=== Task brief ===
As you look over the data below, please find each line where the word "none" appears, then copy it.
|---|
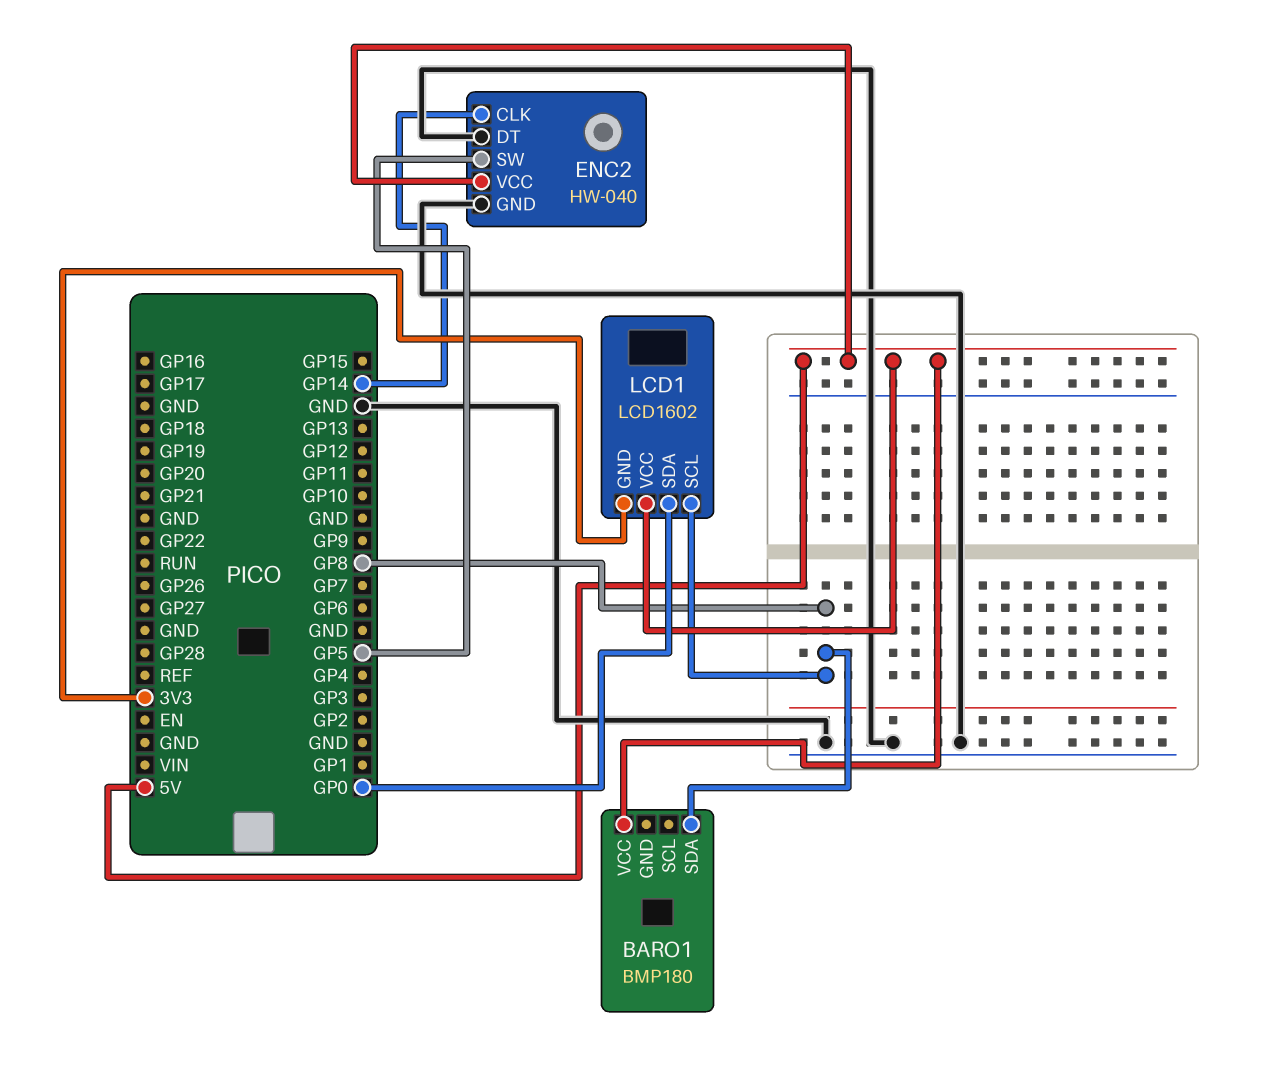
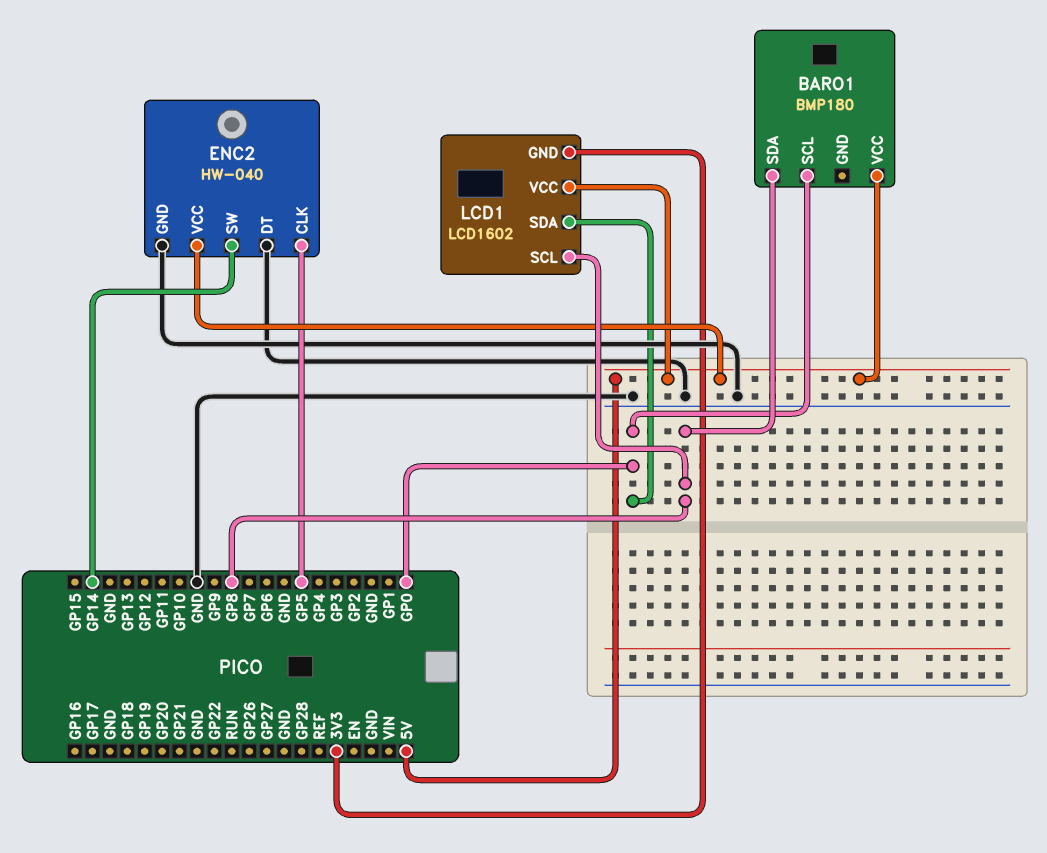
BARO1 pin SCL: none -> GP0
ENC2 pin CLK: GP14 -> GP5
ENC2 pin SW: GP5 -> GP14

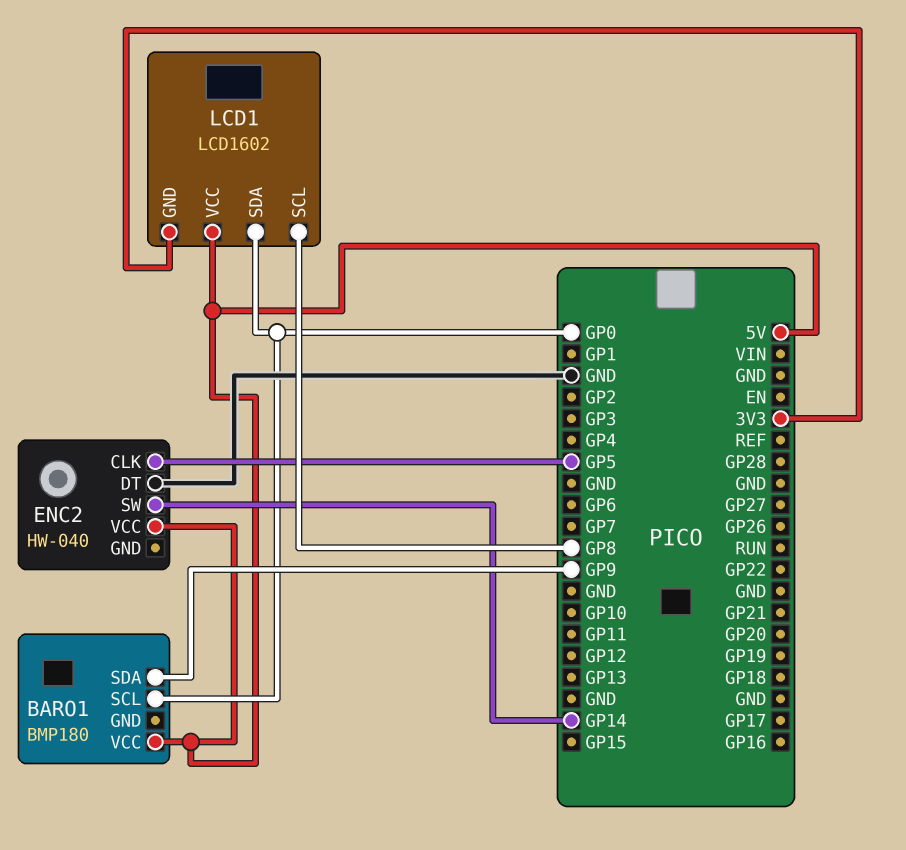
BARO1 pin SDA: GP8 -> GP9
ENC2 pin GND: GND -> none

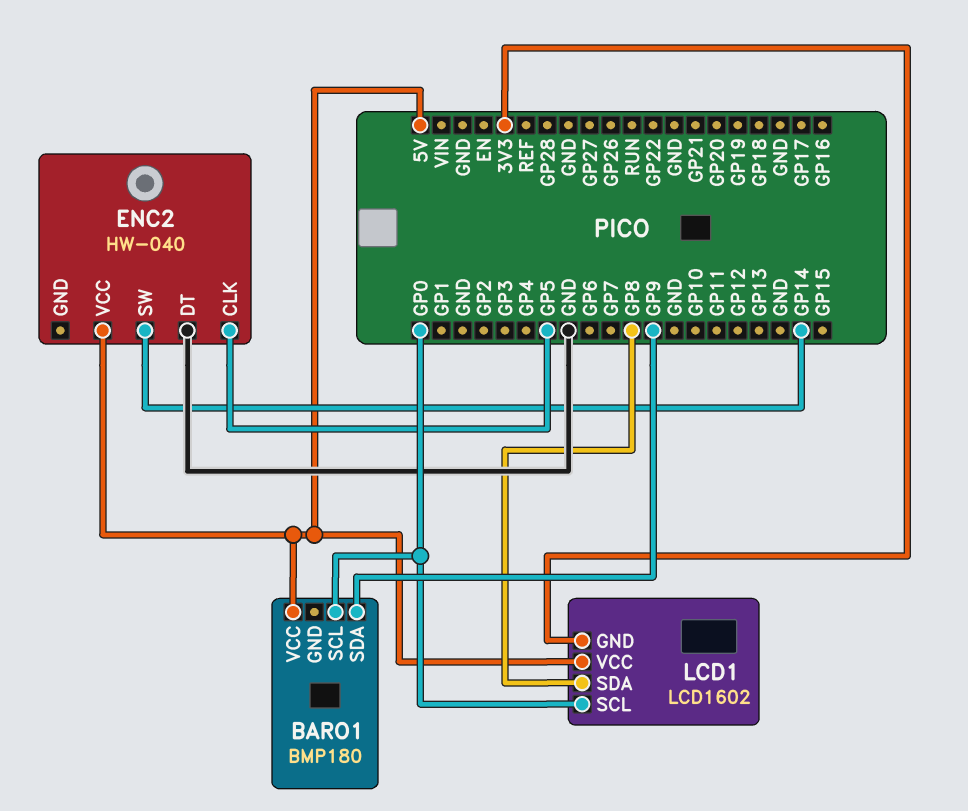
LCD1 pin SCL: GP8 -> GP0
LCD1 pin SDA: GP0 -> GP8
|---|
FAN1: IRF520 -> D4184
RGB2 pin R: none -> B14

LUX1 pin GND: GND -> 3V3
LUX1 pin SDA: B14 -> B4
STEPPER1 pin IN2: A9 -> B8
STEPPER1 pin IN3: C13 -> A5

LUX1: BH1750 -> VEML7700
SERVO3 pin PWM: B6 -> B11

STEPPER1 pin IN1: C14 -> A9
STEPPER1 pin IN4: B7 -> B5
|---|
=== Response area ===
BARO1 pin SCL: none -> GP0
ENC2 pin GND: GND -> none
RGB2 pin R: none -> B14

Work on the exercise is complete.